* **AVAILABLE RECORDS**:
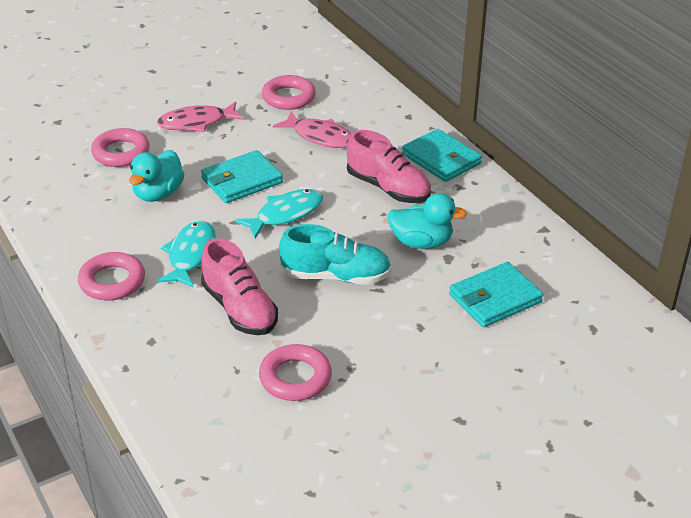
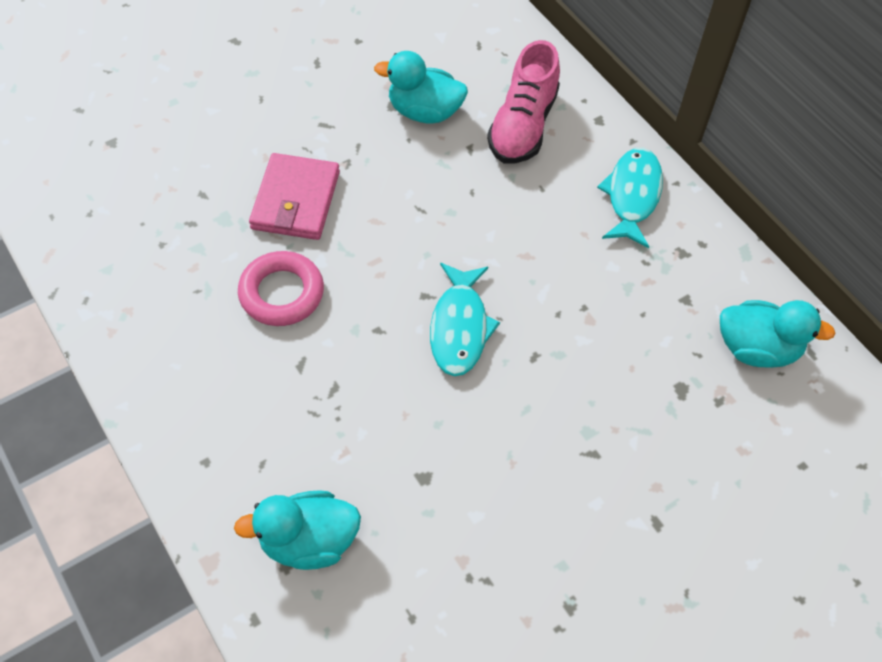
pink fish: 2 -> 0
pink ring: 4 -> 1
pink shoe: 2 -> 1
pink wallet: 0 -> 1
turquoise duck: 2 -> 3
turquoise shoe: 1 -> 0
turquoise wallet: 3 -> 0

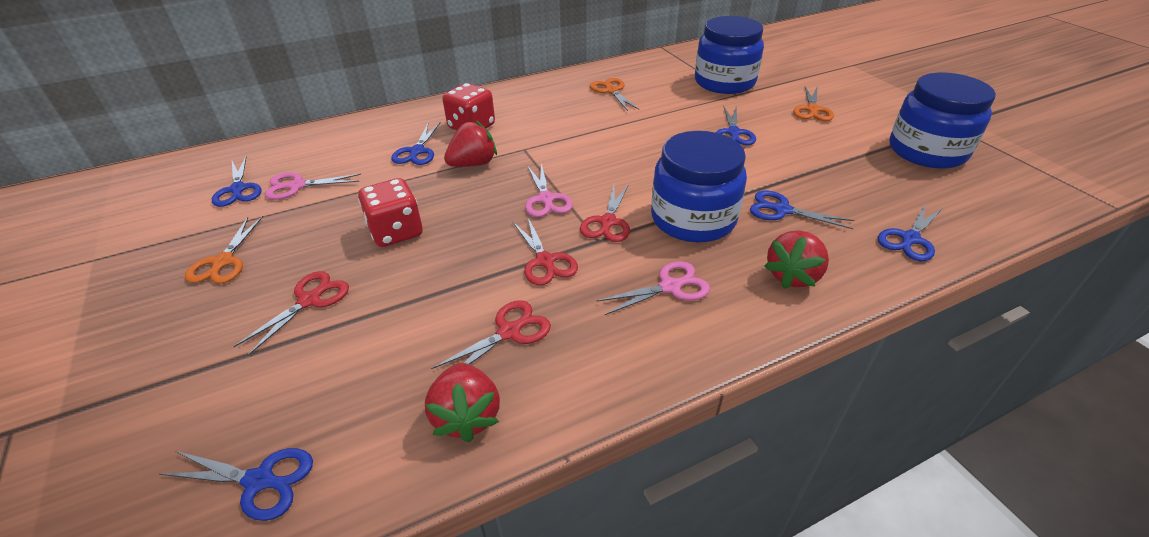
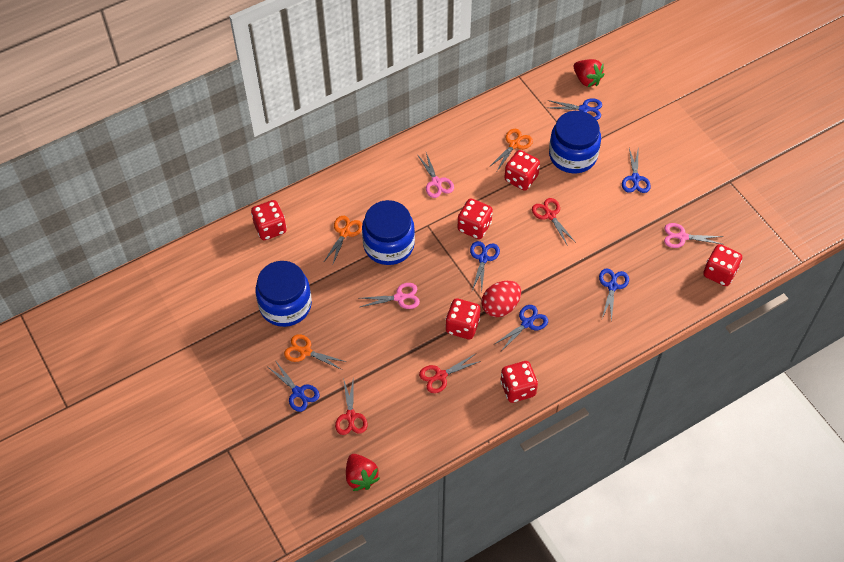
red dice: 2 -> 6
red egg: 0 -> 1
red scissors: 4 -> 3
red strawberry: 3 -> 2

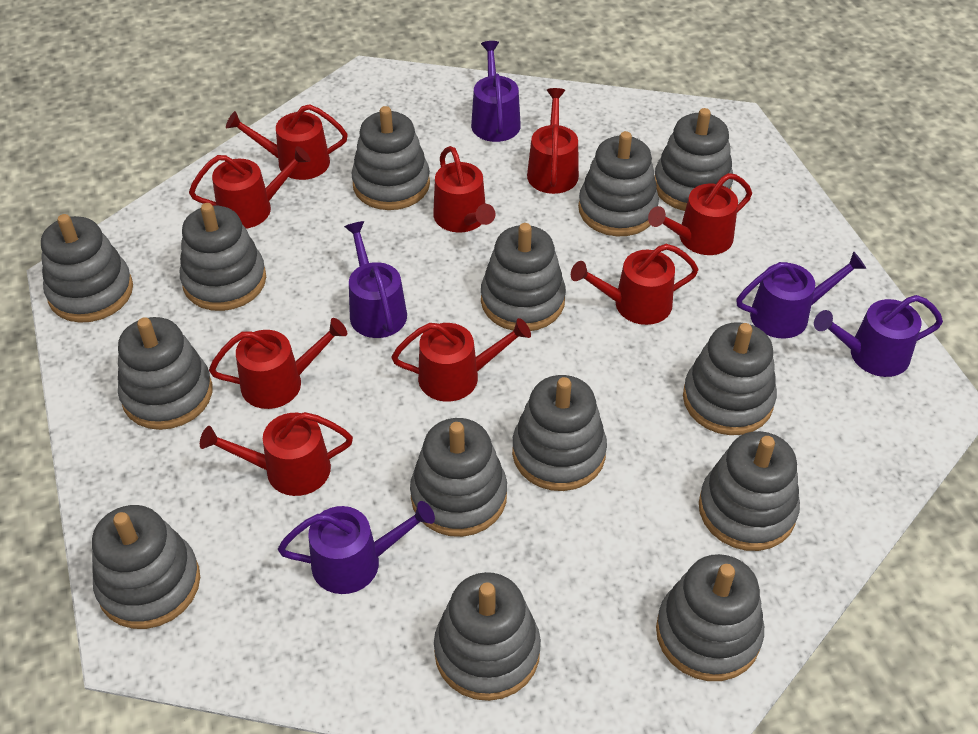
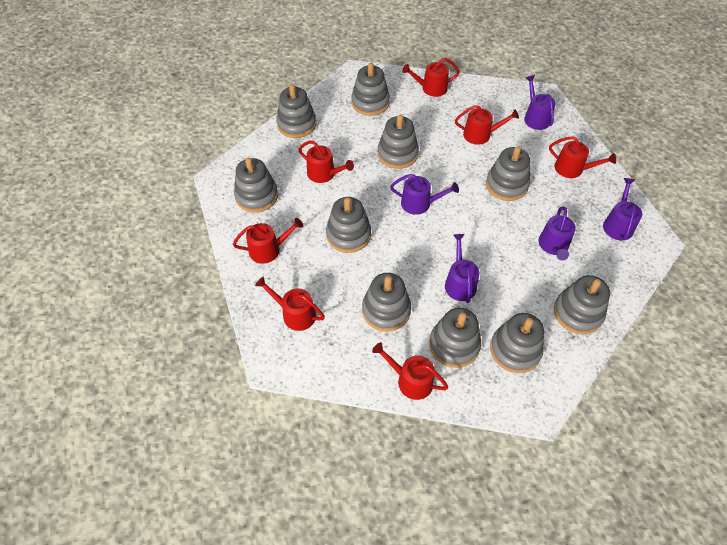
grey stacking toy: 14 -> 10
red watering can: 9 -> 7

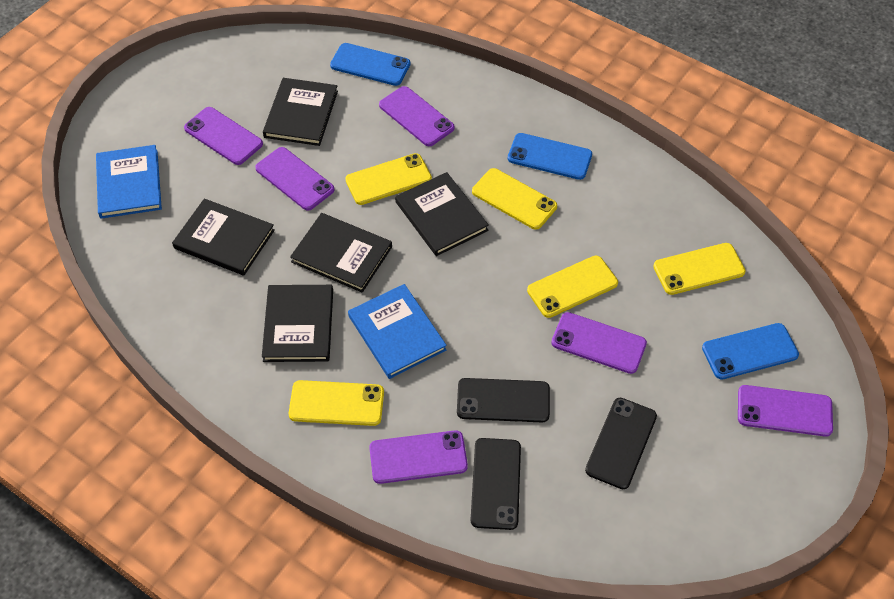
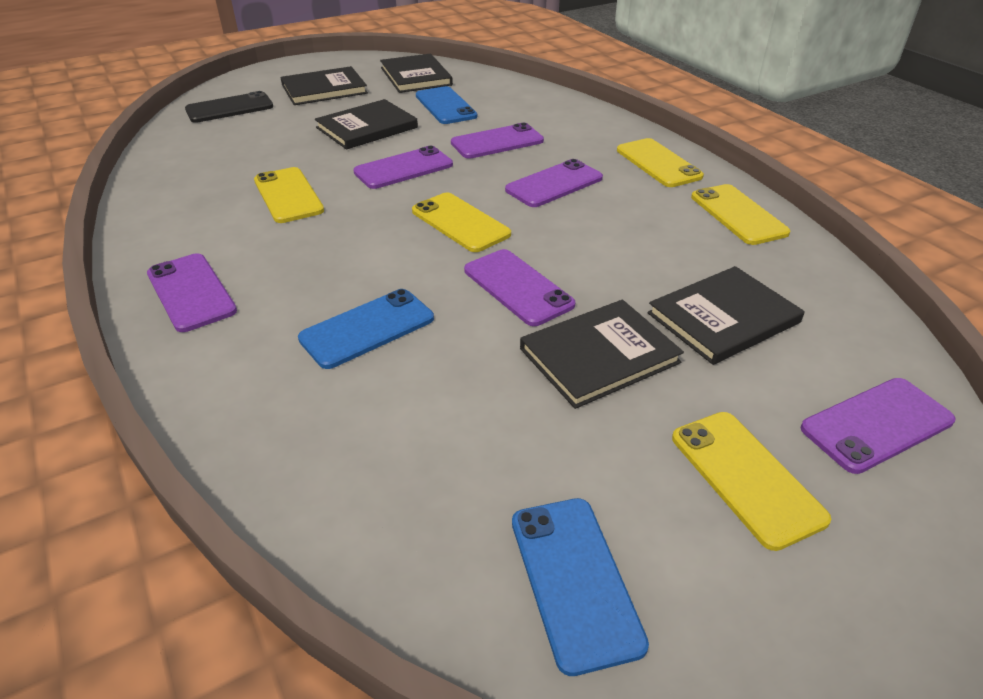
black phone: 3 -> 1
blue book: 2 -> 0

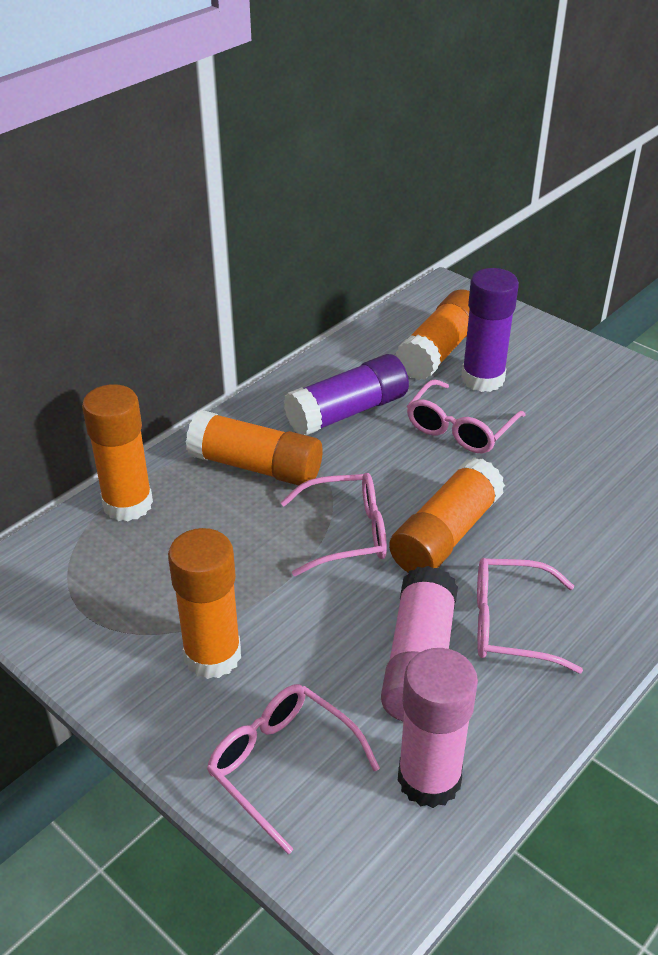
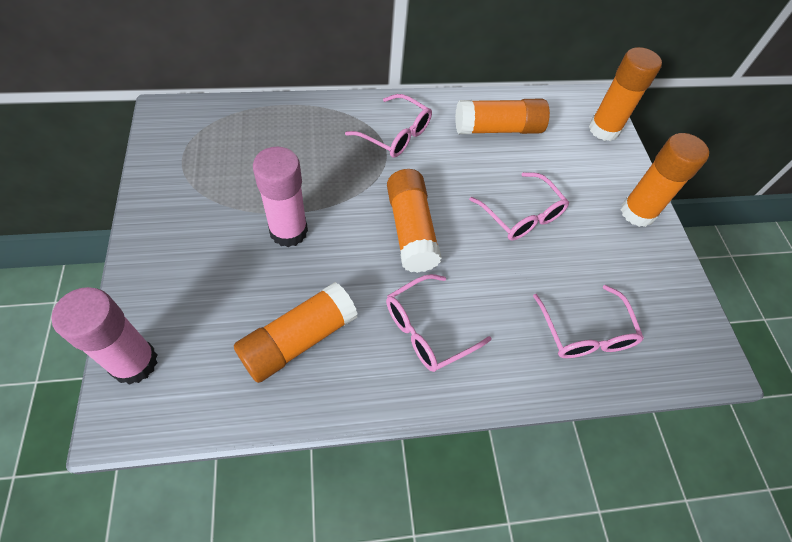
purple glue stick: 2 -> 0

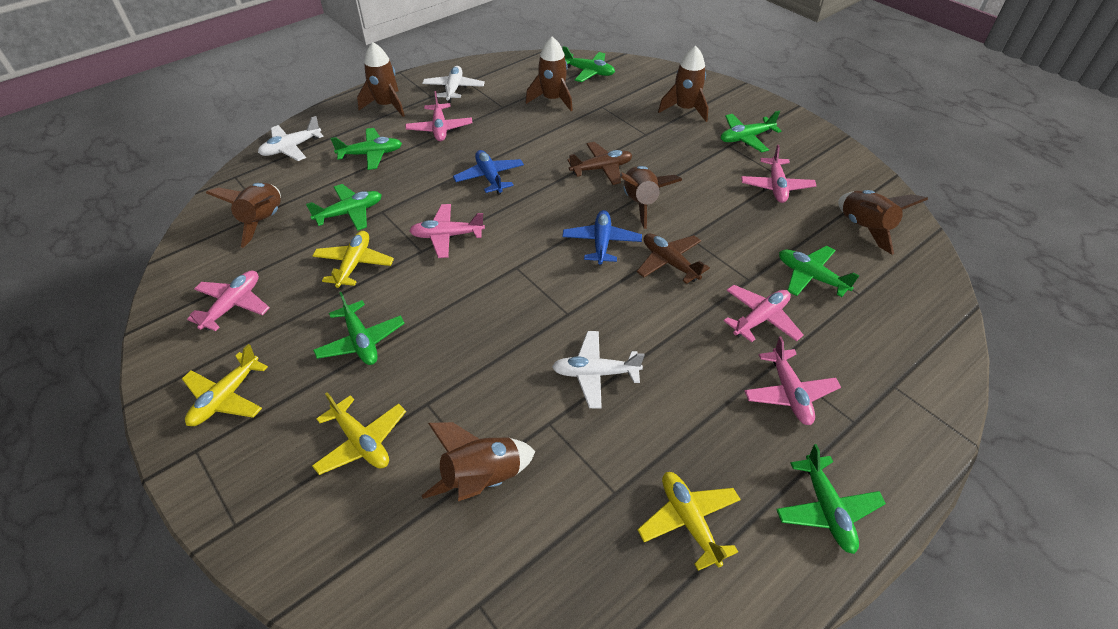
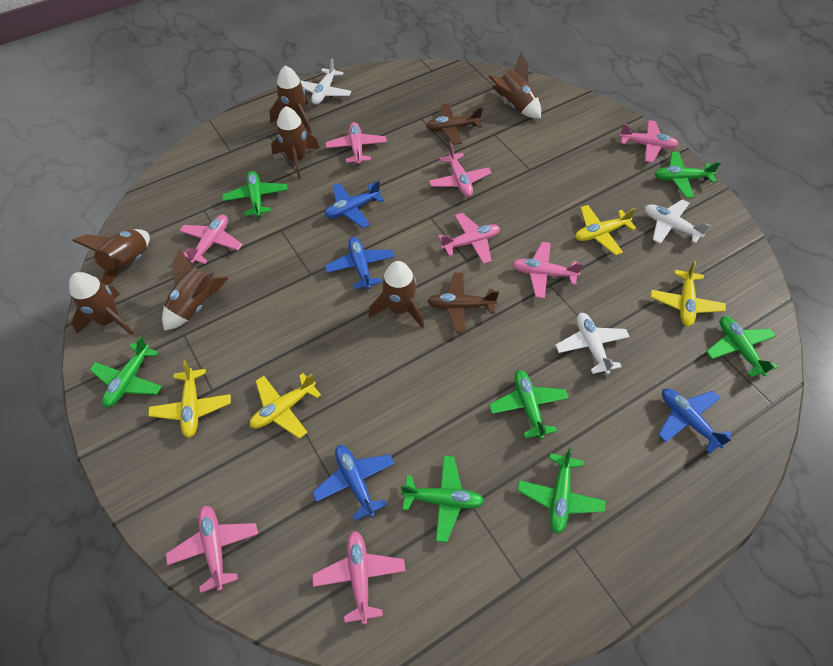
blue plane: 2 -> 4
pink plane: 6 -> 8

* **TRY IT**: With the pictures left out, output the lines from the one containing "red dice: 2 -> 6" through the last line of the records above, exactly as they are.

* **ANSWER BOX**:
red dice: 2 -> 6
red egg: 0 -> 1
red scissors: 4 -> 3
red strawberry: 3 -> 2

grey stacking toy: 14 -> 10
red watering can: 9 -> 7

black phone: 3 -> 1
blue book: 2 -> 0

purple glue stick: 2 -> 0

blue plane: 2 -> 4
pink plane: 6 -> 8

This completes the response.